* Start EXERCISE DATA *

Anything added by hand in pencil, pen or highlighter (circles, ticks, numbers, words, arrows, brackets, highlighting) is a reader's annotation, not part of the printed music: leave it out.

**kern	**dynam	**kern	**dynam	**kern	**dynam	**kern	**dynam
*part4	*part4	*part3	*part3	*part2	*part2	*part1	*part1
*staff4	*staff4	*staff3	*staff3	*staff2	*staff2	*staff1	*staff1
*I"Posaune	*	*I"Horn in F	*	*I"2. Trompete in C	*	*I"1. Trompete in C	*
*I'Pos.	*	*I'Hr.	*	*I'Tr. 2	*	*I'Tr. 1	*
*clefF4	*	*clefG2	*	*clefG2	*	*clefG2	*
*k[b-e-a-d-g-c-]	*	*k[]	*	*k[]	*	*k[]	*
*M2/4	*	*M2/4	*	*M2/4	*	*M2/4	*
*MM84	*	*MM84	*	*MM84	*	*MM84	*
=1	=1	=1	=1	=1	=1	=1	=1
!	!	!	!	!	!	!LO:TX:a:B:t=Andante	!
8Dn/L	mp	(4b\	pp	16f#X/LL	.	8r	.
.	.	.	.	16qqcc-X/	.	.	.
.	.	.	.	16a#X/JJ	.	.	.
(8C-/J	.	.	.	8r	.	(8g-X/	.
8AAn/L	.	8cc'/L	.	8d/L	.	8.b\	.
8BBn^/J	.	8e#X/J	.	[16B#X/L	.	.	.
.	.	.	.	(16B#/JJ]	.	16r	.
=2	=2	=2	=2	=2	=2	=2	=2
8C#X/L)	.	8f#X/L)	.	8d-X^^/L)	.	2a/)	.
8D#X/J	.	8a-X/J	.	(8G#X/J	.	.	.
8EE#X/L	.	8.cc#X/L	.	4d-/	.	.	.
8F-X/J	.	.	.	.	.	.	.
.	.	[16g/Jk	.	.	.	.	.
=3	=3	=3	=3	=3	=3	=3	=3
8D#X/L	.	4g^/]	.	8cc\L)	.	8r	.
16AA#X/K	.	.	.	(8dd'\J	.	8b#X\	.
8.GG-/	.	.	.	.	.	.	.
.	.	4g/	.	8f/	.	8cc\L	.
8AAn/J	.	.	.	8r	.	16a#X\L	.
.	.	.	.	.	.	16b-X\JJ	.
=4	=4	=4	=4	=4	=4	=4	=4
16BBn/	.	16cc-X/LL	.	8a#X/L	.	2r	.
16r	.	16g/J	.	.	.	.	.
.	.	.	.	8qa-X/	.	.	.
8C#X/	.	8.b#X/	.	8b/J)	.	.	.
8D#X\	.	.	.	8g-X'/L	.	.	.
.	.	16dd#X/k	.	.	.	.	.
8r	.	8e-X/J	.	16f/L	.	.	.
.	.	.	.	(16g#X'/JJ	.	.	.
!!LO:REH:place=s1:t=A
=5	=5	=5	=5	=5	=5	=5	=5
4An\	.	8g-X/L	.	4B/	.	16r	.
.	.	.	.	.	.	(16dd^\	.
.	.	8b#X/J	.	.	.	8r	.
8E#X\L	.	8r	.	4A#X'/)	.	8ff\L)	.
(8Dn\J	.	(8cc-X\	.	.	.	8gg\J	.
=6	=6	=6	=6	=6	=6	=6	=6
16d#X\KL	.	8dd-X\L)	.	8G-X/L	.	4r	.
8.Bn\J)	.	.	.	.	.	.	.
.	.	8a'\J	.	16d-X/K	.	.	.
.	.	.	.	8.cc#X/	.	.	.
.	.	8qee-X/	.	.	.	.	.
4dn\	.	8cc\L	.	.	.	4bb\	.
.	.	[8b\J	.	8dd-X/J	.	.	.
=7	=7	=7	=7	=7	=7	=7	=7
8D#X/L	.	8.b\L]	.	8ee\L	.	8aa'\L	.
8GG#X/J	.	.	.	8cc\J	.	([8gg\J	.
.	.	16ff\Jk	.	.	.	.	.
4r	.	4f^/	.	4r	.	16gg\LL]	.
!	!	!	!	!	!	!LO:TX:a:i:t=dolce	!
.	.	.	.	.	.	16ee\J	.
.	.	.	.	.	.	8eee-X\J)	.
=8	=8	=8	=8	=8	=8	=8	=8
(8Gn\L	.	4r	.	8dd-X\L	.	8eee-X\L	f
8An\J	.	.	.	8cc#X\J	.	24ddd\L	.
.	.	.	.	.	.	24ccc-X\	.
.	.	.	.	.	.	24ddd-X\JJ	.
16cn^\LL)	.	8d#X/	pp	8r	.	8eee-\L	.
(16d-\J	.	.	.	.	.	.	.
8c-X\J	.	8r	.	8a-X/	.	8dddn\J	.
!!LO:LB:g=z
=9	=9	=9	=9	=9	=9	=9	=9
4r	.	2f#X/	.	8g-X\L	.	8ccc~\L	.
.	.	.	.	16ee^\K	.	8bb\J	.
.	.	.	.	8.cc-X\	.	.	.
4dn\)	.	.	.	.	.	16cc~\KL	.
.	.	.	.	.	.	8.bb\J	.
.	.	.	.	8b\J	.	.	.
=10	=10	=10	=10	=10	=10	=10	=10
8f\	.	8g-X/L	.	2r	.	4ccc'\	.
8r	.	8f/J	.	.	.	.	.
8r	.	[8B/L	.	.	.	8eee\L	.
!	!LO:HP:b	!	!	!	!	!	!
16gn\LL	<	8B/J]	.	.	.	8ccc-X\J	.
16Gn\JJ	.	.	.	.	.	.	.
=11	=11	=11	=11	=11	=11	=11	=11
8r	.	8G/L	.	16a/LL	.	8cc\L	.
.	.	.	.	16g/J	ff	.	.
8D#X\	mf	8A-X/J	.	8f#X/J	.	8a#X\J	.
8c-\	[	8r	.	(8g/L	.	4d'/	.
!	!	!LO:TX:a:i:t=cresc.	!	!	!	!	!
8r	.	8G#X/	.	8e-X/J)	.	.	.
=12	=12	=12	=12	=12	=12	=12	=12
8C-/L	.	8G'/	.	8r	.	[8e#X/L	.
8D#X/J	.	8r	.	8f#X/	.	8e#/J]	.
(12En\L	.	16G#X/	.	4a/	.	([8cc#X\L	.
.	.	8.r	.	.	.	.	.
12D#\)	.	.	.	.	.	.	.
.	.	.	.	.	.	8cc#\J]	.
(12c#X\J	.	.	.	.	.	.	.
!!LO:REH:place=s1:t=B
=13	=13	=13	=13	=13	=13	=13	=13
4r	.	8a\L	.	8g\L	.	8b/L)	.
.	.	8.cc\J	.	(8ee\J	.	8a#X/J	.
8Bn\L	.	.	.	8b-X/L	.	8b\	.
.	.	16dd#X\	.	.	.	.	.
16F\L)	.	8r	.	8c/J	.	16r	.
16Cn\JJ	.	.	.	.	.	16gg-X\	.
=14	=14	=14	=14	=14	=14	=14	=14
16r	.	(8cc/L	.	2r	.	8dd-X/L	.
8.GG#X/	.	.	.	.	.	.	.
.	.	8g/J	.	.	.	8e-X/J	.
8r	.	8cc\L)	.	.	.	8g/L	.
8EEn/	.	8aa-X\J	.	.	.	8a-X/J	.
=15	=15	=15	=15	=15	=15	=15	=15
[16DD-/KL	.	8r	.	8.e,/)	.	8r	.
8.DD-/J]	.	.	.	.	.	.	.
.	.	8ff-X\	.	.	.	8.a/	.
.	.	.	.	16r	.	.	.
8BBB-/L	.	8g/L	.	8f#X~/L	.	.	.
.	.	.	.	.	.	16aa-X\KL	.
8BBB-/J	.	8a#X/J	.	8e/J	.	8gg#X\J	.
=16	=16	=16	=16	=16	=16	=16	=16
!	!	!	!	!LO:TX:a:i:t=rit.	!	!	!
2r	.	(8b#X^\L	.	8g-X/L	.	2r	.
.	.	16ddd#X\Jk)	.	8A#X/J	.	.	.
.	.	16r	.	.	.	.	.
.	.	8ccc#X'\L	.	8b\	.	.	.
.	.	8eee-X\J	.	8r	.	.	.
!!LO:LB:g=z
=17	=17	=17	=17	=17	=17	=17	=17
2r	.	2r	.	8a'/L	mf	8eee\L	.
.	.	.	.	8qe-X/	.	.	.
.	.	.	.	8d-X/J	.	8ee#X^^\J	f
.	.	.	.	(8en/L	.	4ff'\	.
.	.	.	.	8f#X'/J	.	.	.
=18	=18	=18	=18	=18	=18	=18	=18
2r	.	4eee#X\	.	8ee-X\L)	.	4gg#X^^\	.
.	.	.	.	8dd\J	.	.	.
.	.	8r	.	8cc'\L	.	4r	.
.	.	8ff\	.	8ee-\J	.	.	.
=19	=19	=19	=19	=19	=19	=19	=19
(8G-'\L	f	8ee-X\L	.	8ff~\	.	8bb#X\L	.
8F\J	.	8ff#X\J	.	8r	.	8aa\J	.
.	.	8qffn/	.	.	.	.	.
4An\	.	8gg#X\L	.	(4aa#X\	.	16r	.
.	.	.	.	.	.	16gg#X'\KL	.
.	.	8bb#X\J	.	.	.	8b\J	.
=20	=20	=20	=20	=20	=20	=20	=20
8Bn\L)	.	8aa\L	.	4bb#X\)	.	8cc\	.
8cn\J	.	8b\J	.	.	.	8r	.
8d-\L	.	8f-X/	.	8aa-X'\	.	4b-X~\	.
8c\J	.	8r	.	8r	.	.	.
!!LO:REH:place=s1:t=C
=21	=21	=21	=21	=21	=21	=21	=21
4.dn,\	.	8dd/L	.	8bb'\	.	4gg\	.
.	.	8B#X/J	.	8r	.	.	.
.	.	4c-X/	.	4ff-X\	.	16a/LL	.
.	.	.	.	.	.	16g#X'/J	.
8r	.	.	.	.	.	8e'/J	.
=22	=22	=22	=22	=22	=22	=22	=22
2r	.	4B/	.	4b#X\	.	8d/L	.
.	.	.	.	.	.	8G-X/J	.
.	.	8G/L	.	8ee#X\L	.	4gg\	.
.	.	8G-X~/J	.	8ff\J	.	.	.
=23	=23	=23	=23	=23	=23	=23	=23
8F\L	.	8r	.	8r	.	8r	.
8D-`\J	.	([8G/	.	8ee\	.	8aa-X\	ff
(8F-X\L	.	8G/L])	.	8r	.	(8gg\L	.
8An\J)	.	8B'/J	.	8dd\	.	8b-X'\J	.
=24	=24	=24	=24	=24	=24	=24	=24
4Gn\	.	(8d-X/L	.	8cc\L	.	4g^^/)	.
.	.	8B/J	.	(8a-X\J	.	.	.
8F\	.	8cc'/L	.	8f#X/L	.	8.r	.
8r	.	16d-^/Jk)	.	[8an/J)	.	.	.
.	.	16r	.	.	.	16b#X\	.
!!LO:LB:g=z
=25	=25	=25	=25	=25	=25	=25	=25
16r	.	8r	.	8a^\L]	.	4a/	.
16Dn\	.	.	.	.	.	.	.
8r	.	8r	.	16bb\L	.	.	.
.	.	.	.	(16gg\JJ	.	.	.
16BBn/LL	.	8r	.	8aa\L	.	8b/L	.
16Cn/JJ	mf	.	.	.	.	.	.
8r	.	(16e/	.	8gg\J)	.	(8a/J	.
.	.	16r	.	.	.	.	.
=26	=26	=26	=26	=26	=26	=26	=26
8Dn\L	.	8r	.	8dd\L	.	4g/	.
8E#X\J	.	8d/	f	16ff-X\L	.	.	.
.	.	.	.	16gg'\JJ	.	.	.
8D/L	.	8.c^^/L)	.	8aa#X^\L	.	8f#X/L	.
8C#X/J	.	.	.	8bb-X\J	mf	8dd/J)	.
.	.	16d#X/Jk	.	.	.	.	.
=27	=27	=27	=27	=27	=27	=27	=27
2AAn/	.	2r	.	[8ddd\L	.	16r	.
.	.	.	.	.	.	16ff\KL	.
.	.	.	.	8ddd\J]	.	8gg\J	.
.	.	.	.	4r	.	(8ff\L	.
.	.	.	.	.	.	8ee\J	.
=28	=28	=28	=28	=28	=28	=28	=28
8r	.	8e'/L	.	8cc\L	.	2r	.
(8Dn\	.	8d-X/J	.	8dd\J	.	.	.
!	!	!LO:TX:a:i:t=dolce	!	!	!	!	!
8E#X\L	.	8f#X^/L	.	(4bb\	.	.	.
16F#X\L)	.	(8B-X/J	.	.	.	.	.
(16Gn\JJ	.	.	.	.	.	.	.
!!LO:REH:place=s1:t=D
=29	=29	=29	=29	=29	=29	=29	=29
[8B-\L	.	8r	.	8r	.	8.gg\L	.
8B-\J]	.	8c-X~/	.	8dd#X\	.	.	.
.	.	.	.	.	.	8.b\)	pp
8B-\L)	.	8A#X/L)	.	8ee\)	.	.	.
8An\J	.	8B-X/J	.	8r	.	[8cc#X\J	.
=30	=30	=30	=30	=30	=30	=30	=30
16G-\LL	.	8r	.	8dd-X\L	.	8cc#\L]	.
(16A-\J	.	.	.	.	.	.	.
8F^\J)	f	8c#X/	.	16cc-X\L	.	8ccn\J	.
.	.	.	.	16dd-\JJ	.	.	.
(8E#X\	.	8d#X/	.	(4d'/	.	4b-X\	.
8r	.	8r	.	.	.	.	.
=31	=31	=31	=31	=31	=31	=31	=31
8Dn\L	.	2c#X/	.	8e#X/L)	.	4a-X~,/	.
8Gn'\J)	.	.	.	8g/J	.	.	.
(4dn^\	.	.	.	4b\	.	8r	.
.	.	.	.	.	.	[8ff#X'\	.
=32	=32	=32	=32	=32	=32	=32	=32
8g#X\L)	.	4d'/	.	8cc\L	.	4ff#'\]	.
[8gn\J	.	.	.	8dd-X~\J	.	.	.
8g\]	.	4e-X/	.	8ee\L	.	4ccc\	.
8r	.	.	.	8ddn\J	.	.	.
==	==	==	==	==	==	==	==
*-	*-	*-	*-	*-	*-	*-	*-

* End EXERCISE DATA *

WORK INSTRUCTIONS. Count the lines of the data above that contain the string "place", matching case exactly. Give only the number.

FULL ANSWER. 4